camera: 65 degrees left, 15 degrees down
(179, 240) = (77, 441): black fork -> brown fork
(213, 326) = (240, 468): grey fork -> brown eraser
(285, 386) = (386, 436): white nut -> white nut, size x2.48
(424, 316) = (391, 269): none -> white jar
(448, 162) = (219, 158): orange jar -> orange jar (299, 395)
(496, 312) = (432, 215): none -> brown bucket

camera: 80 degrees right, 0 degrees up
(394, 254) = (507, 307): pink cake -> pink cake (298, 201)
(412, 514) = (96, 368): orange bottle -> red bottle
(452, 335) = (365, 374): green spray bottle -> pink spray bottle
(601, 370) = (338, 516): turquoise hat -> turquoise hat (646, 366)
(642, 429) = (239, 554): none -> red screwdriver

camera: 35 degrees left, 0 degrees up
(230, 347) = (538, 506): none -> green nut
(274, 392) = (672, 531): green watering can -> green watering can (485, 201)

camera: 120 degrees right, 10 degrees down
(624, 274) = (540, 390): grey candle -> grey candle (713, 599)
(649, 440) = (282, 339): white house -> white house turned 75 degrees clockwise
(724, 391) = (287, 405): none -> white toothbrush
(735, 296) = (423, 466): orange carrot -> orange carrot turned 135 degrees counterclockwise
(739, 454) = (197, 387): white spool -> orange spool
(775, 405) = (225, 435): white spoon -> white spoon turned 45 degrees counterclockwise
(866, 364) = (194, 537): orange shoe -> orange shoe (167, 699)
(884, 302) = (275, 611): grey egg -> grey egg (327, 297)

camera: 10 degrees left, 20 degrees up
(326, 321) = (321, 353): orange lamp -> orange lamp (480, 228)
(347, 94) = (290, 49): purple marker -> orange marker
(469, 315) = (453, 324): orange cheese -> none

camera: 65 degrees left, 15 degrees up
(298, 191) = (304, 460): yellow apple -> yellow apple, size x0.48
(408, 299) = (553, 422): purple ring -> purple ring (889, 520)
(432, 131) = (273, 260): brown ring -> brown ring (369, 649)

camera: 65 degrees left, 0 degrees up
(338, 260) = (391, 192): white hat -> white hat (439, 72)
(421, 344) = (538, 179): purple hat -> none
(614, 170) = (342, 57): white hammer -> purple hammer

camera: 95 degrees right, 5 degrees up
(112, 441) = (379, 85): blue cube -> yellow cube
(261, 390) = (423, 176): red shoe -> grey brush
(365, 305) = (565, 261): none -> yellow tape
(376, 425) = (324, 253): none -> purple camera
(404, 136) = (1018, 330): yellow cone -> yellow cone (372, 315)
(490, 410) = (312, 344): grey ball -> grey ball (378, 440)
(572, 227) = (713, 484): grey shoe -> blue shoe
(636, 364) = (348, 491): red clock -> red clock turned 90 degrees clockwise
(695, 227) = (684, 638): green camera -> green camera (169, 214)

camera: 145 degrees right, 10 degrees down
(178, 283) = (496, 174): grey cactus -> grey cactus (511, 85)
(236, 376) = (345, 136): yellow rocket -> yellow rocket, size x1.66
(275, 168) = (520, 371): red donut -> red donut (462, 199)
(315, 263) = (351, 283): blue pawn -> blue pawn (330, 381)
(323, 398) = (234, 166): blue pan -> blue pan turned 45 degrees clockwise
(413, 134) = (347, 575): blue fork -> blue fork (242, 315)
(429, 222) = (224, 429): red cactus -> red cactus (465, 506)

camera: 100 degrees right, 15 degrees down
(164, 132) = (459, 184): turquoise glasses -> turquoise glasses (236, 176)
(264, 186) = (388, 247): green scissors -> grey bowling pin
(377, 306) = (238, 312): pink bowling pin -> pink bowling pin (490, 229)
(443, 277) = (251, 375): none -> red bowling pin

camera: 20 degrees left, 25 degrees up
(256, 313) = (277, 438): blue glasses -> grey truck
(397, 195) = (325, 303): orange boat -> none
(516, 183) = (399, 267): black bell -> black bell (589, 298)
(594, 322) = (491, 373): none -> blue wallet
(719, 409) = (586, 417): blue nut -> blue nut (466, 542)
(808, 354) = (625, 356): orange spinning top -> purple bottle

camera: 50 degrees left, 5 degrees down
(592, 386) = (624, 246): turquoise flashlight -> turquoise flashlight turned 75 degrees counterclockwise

┄┄┄┄┄┄

#### EXERCISE DESCRIPTION
Restate every line of the data word for word.

#### TASK ANSWER
camera: 65 degrees left, 15 degrees down
(179, 240) = (77, 441): black fork -> brown fork
(213, 326) = (240, 468): grey fork -> brown eraser
(285, 386) = (386, 436): white nut -> white nut, size x2.48
(424, 316) = (391, 269): none -> white jar
(448, 162) = (219, 158): orange jar -> orange jar (299, 395)
(496, 312) = (432, 215): none -> brown bucket

camera: 80 degrees right, 0 degrees up
(394, 254) = (507, 307): pink cake -> pink cake (298, 201)
(412, 514) = (96, 368): orange bottle -> red bottle
(452, 335) = (365, 374): green spray bottle -> pink spray bottle
(601, 370) = (338, 516): turquoise hat -> turquoise hat (646, 366)
(642, 429) = (239, 554): none -> red screwdriver

camera: 35 degrees left, 0 degrees up
(230, 347) = (538, 506): none -> green nut
(274, 392) = (672, 531): green watering can -> green watering can (485, 201)

camera: 120 degrees right, 10 degrees down
(624, 274) = (540, 390): grey candle -> grey candle (713, 599)
(649, 440) = (282, 339): white house -> white house turned 75 degrees clockwise
(724, 391) = (287, 405): none -> white toothbrush
(735, 296) = (423, 466): orange carrot -> orange carrot turned 135 degrees counterclockwise
(739, 454) = (197, 387): white spool -> orange spool
(775, 405) = (225, 435): white spoon -> white spoon turned 45 degrees counterclockwise
(866, 364) = (194, 537): orange shoe -> orange shoe (167, 699)
(884, 302) = (275, 611): grey egg -> grey egg (327, 297)

camera: 10 degrees left, 20 degrees up
(326, 321) = (321, 353): orange lamp -> orange lamp (480, 228)
(347, 94) = (290, 49): purple marker -> orange marker
(469, 315) = (453, 324): orange cheese -> none

camera: 65 degrees left, 15 degrees up
(298, 191) = (304, 460): yellow apple -> yellow apple, size x0.48
(408, 299) = (553, 422): purple ring -> purple ring (889, 520)
(432, 131) = (273, 260): brown ring -> brown ring (369, 649)

camera: 65 degrees left, 0 degrees up
(338, 260) = (391, 192): white hat -> white hat (439, 72)
(421, 344) = (538, 179): purple hat -> none
(614, 170) = (342, 57): white hammer -> purple hammer

camera: 95 degrees right, 5 degrees up
(112, 441) = (379, 85): blue cube -> yellow cube
(261, 390) = (423, 176): red shoe -> grey brush
(365, 305) = (565, 261): none -> yellow tape
(376, 425) = (324, 253): none -> purple camera
(404, 136) = (1018, 330): yellow cone -> yellow cone (372, 315)
(490, 410) = (312, 344): grey ball -> grey ball (378, 440)
(572, 227) = (713, 484): grey shoe -> blue shoe
(636, 364) = (348, 491): red clock -> red clock turned 90 degrees clockwise
(695, 227) = (684, 638): green camera -> green camera (169, 214)

camera: 145 degrees right, 10 degrees down
(178, 283) = (496, 174): grey cactus -> grey cactus (511, 85)
(236, 376) = (345, 136): yellow rocket -> yellow rocket, size x1.66
(275, 168) = (520, 371): red donut -> red donut (462, 199)
(315, 263) = (351, 283): blue pawn -> blue pawn (330, 381)
(323, 398) = (234, 166): blue pan -> blue pan turned 45 degrees clockwise
(413, 134) = (347, 575): blue fork -> blue fork (242, 315)
(429, 222) = (224, 429): red cactus -> red cactus (465, 506)

camera: 100 degrees right, 15 degrees down
(164, 132) = (459, 184): turquoise glasses -> turquoise glasses (236, 176)
(264, 186) = (388, 247): green scissors -> grey bowling pin
(377, 306) = (238, 312): pink bowling pin -> pink bowling pin (490, 229)
(443, 277) = (251, 375): none -> red bowling pin

camera: 20 degrees left, 25 degrees up
(256, 313) = (277, 438): blue glasses -> grey truck
(397, 195) = (325, 303): orange boat -> none
(516, 183) = (399, 267): black bell -> black bell (589, 298)
(594, 322) = (491, 373): none -> blue wallet
(719, 409) = (586, 417): blue nut -> blue nut (466, 542)
(808, 354) = (625, 356): orange spinning top -> purple bottle

camera: 50 degrees left, 5 degrees down
(592, 386) = (624, 246): turquoise flashlight -> turquoise flashlight turned 75 degrees counterclockwise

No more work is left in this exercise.